## PROVIDED ENTRIES
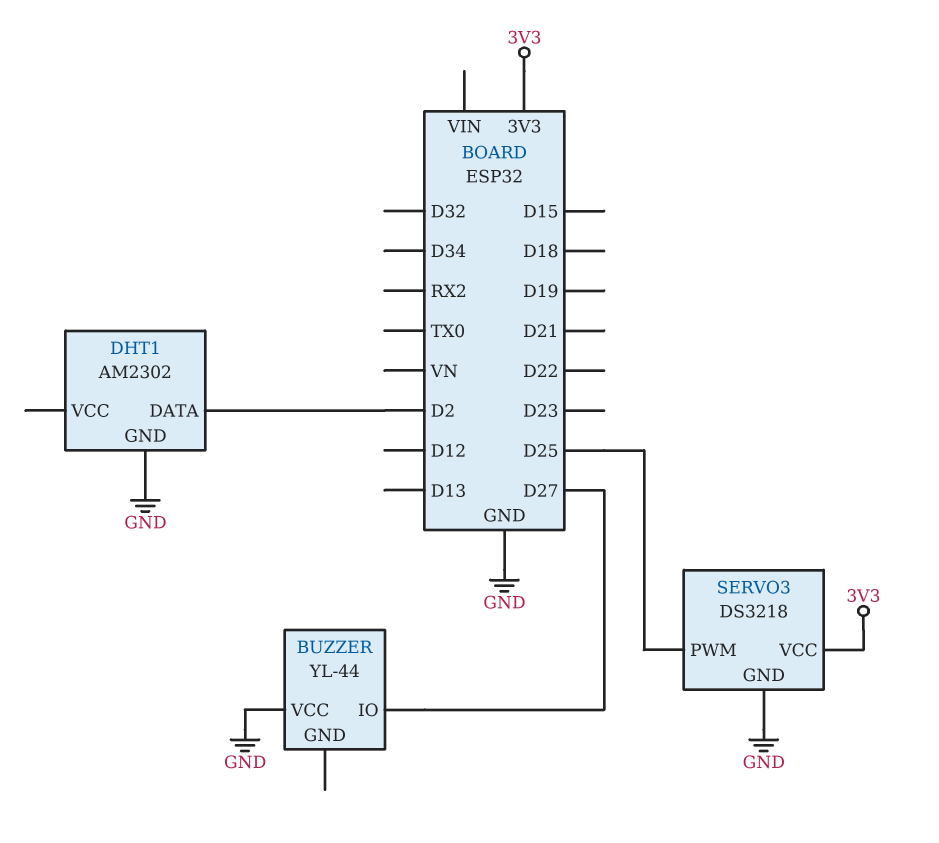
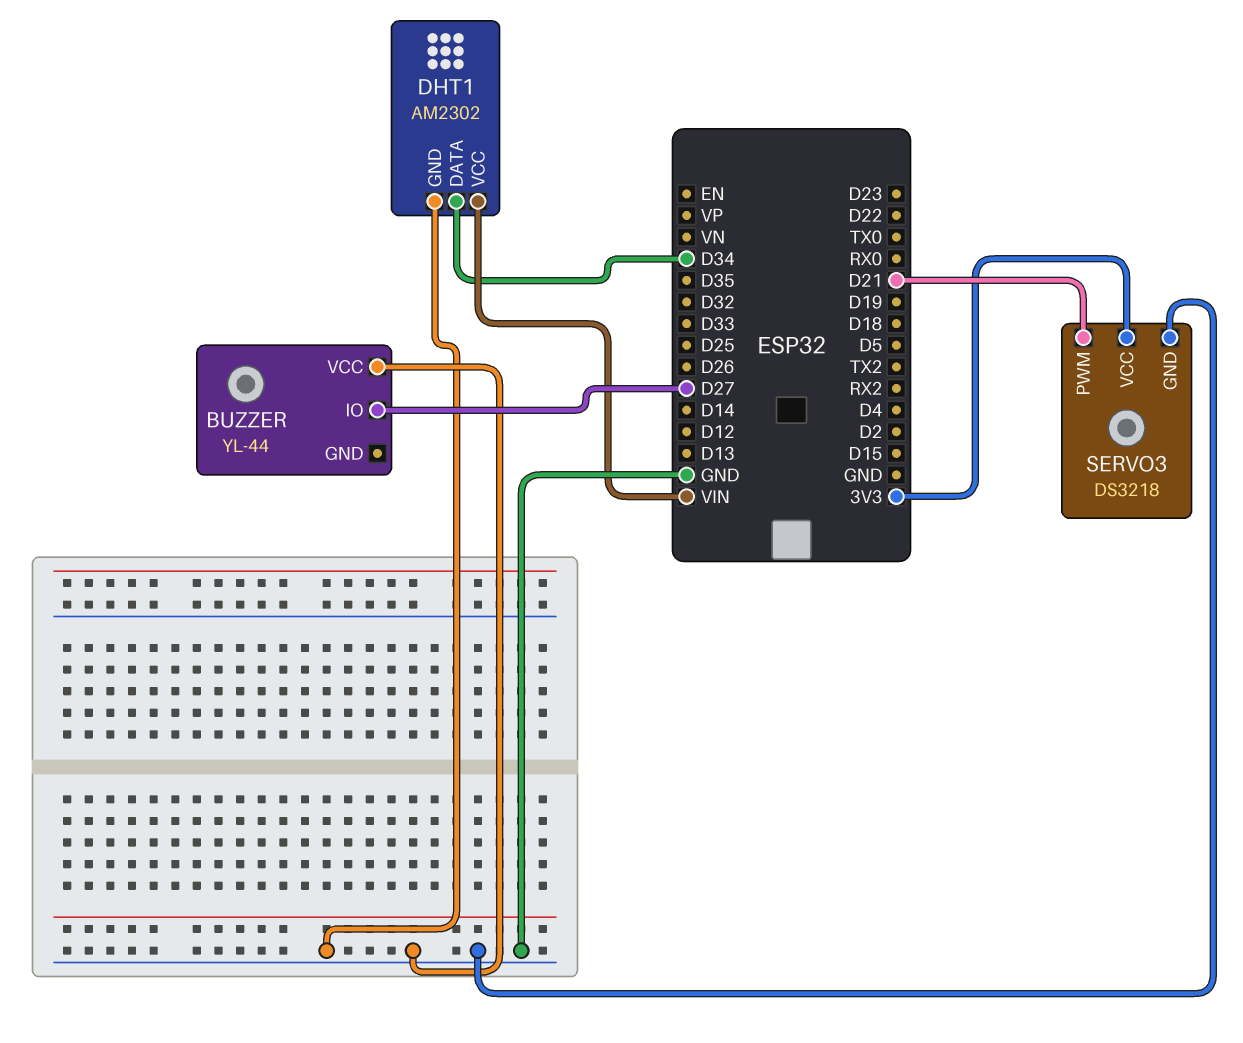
DHT1 pin DATA: D2 -> D34
DHT1 pin VCC: none -> VIN
SERVO3 pin PWM: D25 -> D21

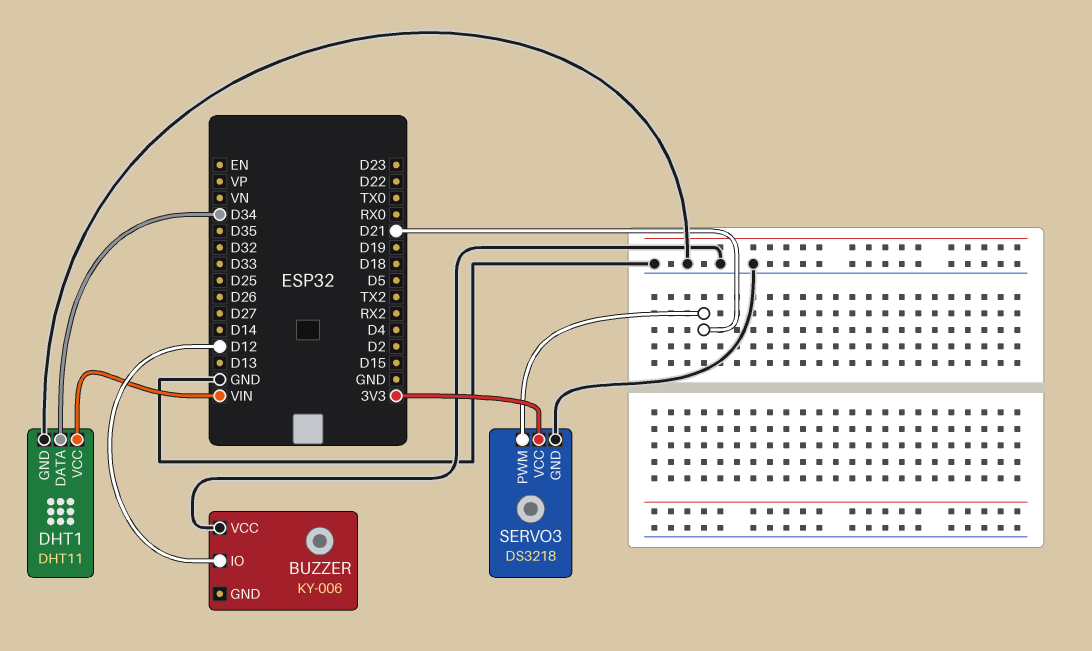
BUZZER: YL-44 -> KY-006
BUZZER pin IO: D27 -> D12
DHT1: AM2302 -> DHT11

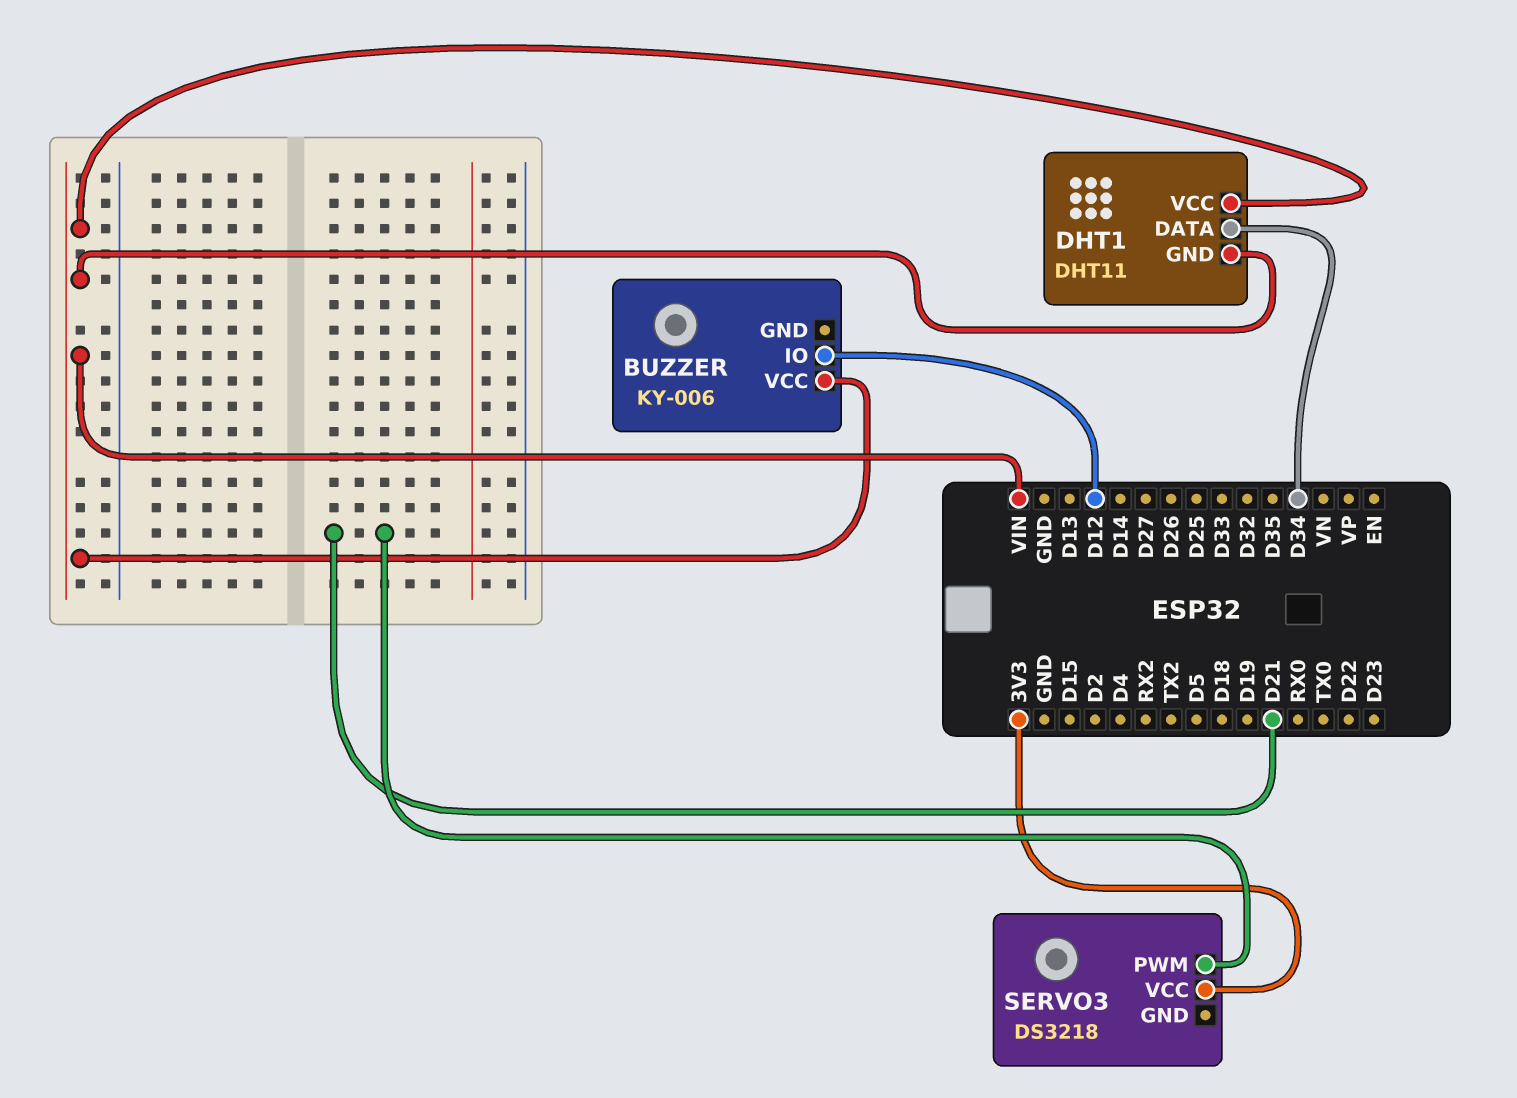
BUZZER pin VCC: GND -> VIN
DHT1 pin GND: GND -> VIN
SERVO3 pin GND: GND -> none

## TASK GOAL
Report the number of lines in these entries that hold the word "none". Add nothing else.

## TASK RESULT
2